Dataset excerpt:
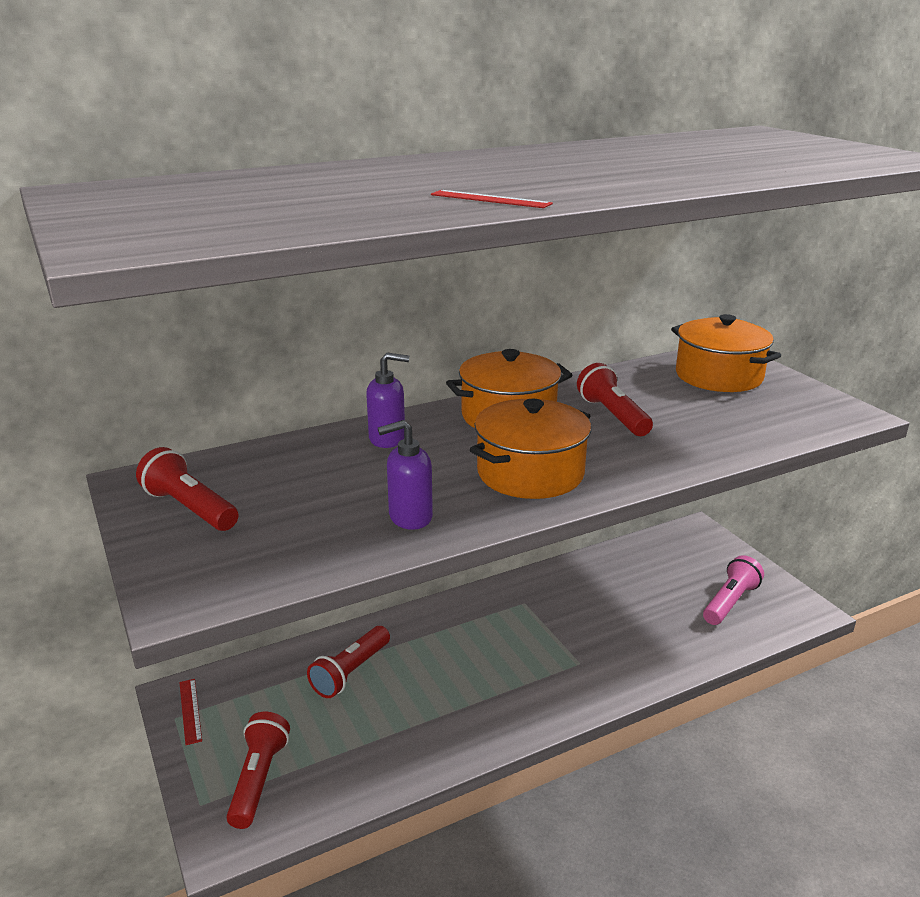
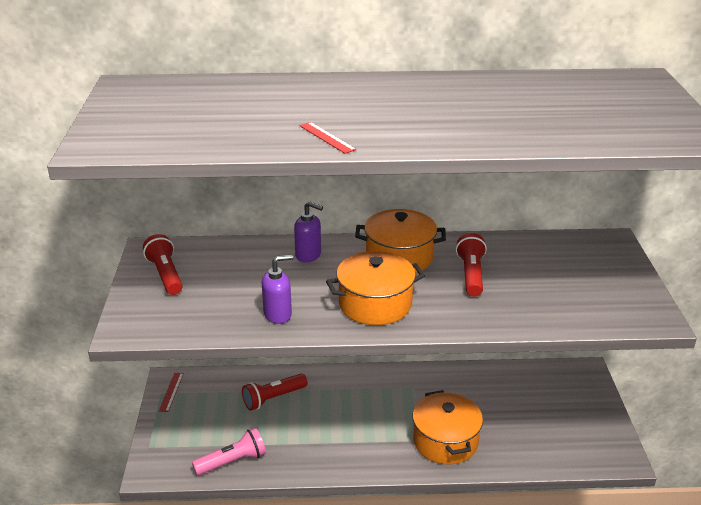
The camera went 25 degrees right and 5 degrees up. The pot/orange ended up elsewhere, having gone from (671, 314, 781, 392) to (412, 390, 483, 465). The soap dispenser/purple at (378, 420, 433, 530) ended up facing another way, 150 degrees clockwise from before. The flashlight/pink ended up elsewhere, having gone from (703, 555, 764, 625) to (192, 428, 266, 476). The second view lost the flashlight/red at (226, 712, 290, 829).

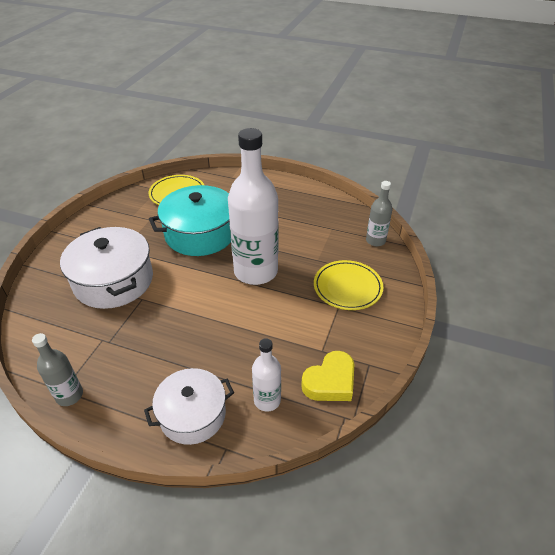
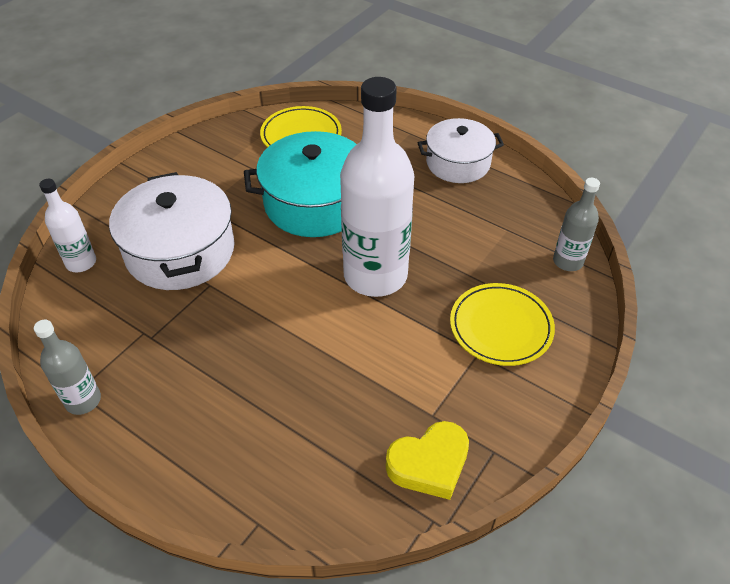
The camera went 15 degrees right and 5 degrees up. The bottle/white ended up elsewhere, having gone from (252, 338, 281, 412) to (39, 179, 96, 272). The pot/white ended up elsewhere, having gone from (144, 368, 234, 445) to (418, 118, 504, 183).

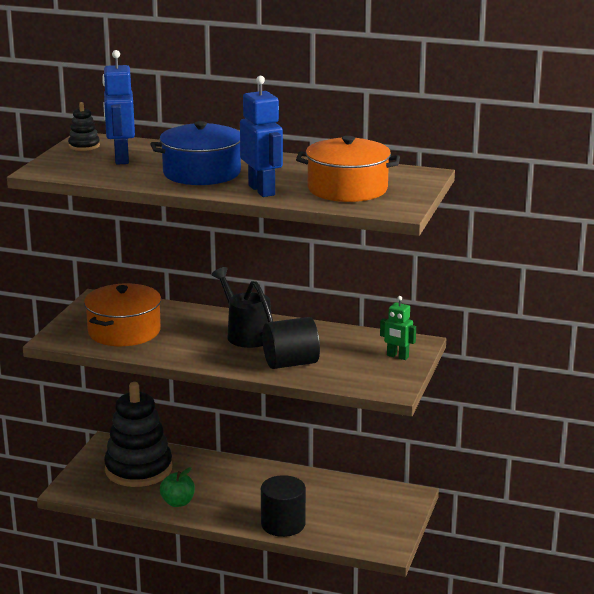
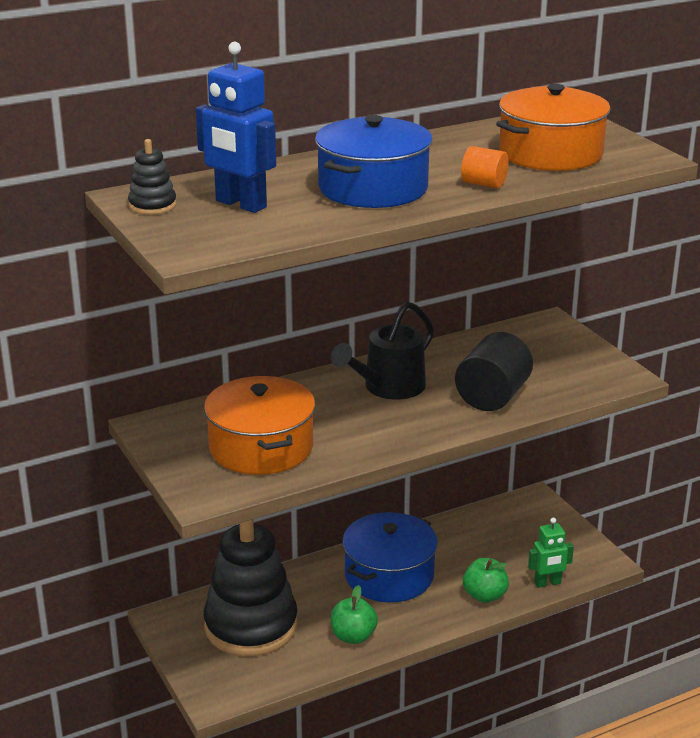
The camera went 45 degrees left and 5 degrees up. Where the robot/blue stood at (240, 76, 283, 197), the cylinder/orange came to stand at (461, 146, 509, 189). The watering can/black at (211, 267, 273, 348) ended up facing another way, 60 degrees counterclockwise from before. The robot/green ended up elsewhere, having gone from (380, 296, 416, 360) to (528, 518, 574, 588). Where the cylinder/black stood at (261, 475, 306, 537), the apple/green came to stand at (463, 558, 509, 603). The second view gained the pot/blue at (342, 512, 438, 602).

Problem statement:
Could you copy the listing above exactly, without its pictures?

Answer section:
The camera went 25 degrees right and 5 degrees up. The pot/orange ended up elsewhere, having gone from (671, 314, 781, 392) to (412, 390, 483, 465). The soap dispenser/purple at (378, 420, 433, 530) ended up facing another way, 150 degrees clockwise from before. The flashlight/pink ended up elsewhere, having gone from (703, 555, 764, 625) to (192, 428, 266, 476). The second view lost the flashlight/red at (226, 712, 290, 829).

The camera went 15 degrees right and 5 degrees up. The bottle/white ended up elsewhere, having gone from (252, 338, 281, 412) to (39, 179, 96, 272). The pot/white ended up elsewhere, having gone from (144, 368, 234, 445) to (418, 118, 504, 183).

The camera went 45 degrees left and 5 degrees up. Where the robot/blue stood at (240, 76, 283, 197), the cylinder/orange came to stand at (461, 146, 509, 189). The watering can/black at (211, 267, 273, 348) ended up facing another way, 60 degrees counterclockwise from before. The robot/green ended up elsewhere, having gone from (380, 296, 416, 360) to (528, 518, 574, 588). Where the cylinder/black stood at (261, 475, 306, 537), the apple/green came to stand at (463, 558, 509, 603). The second view gained the pot/blue at (342, 512, 438, 602).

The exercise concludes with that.